TASK PROMPT:
Each line from the one containing "C6: 4.7nF (GND, SIG25) -> 220pF (GND, SIG25)" to the end of the material below is to be restated exactly, with pictures skipped.
---- DATA TO PROCESS
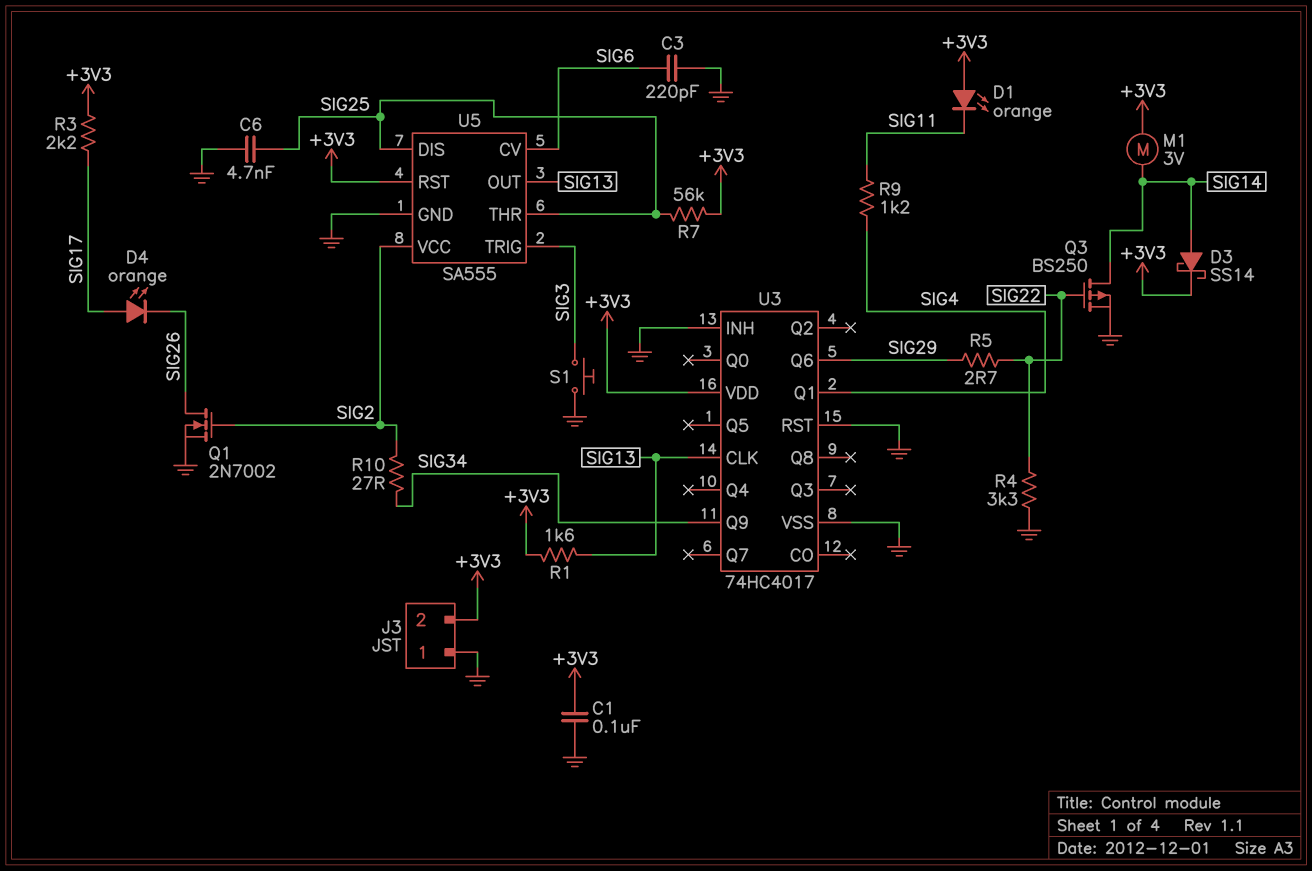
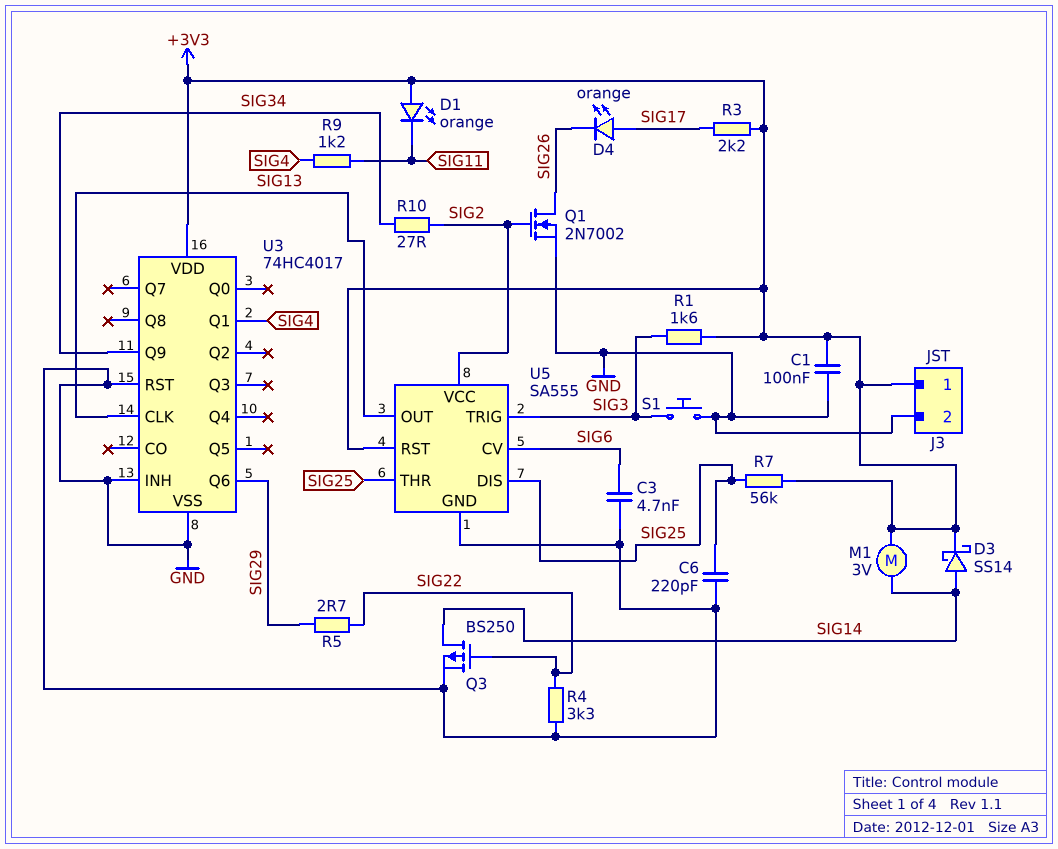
C3: 220pF (GND, SIG6) -> 4.7nF (GND, SIG6)
C6: 4.7nF (GND, SIG25) -> 220pF (GND, SIG25)
J3 pin 1: GND -> +3V3
J3 pin 2: +3V3 -> GND
R1: 1.6k (+3V3, SIG13) -> 1.6k (+3V3, SIG3)

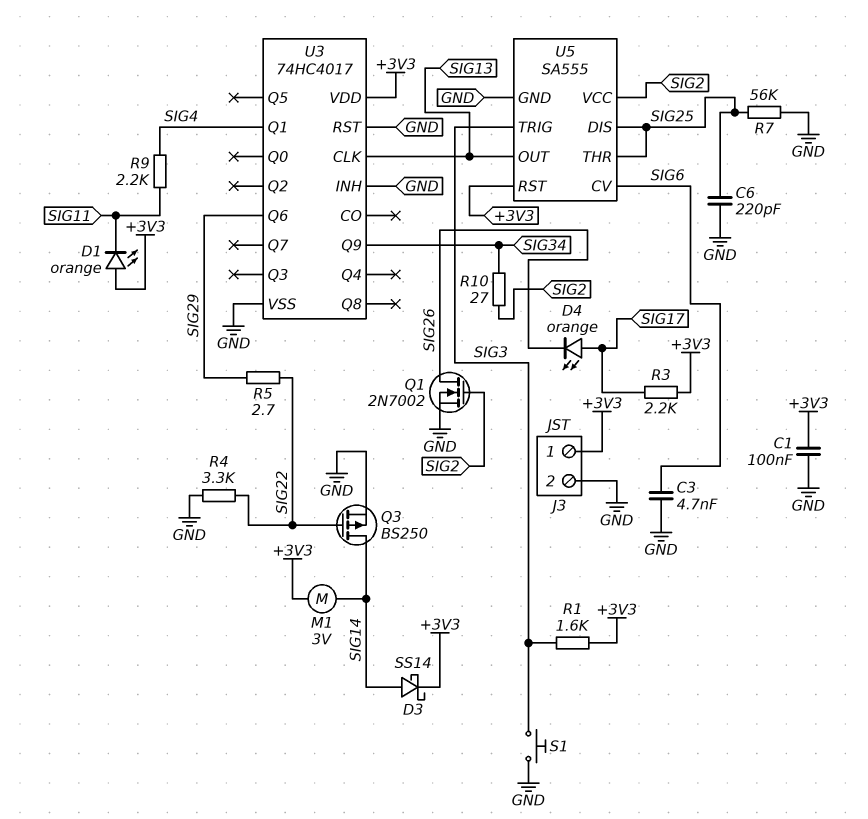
R7: 56k (+3V3, SIG25) -> 56k (GND, SIG25)
R9: 1.2k (SIG4, SIG11) -> 2.2k (SIG4, SIG11)

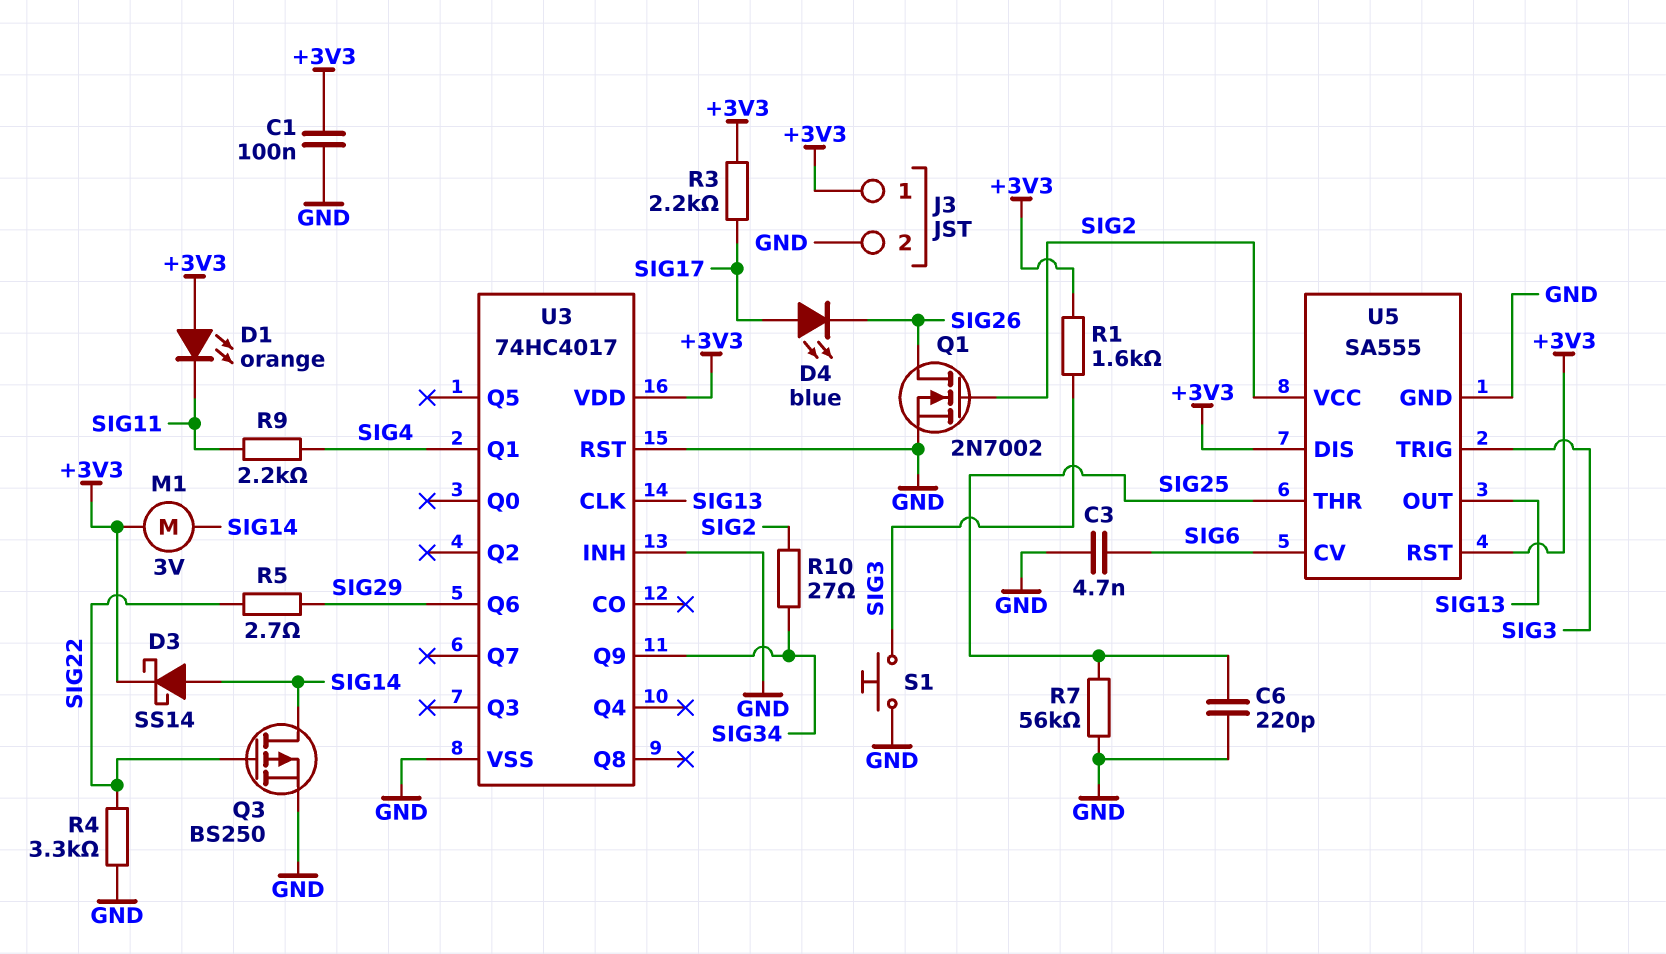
D4: LED orange (A SIG17, K SIG26) -> LED blue (A SIG17, K SIG26)
U5 pin DIS: SIG25 -> +3V3

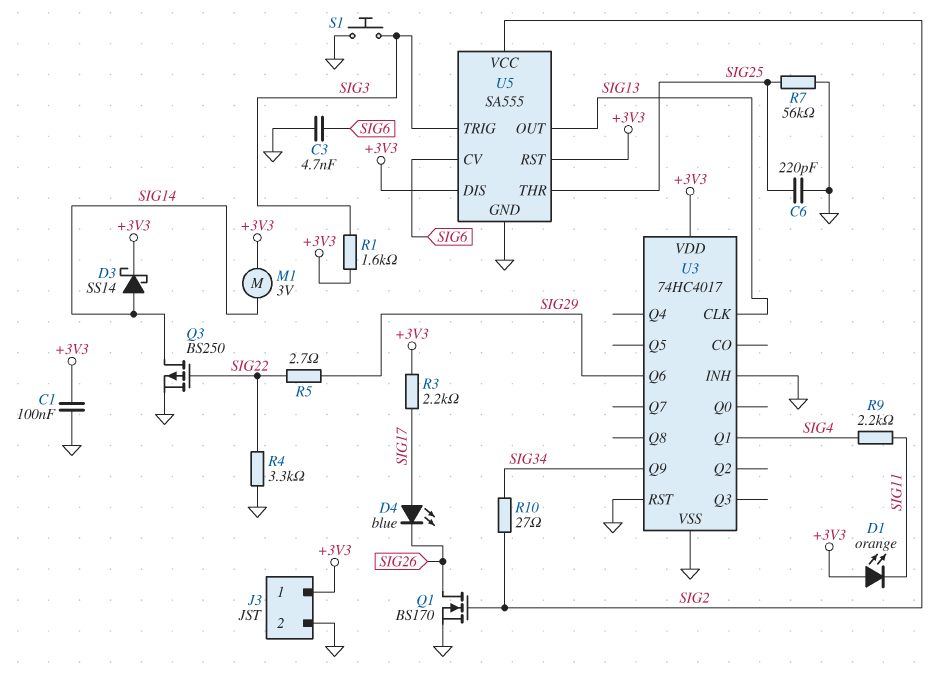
Q1: NMOS 2N7002 (G SIG2, D SIG26, S GND) -> NMOS BS170 (G SIG2, D SIG26, S GND)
--------
PROBLEM SOLUTION:
C6: 4.7nF (GND, SIG25) -> 220pF (GND, SIG25)
J3 pin 1: GND -> +3V3
J3 pin 2: +3V3 -> GND
R1: 1.6k (+3V3, SIG13) -> 1.6k (+3V3, SIG3)

R7: 56k (+3V3, SIG25) -> 56k (GND, SIG25)
R9: 1.2k (SIG4, SIG11) -> 2.2k (SIG4, SIG11)

D4: LED orange (A SIG17, K SIG26) -> LED blue (A SIG17, K SIG26)
U5 pin DIS: SIG25 -> +3V3

Q1: NMOS 2N7002 (G SIG2, D SIG26, S GND) -> NMOS BS170 (G SIG2, D SIG26, S GND)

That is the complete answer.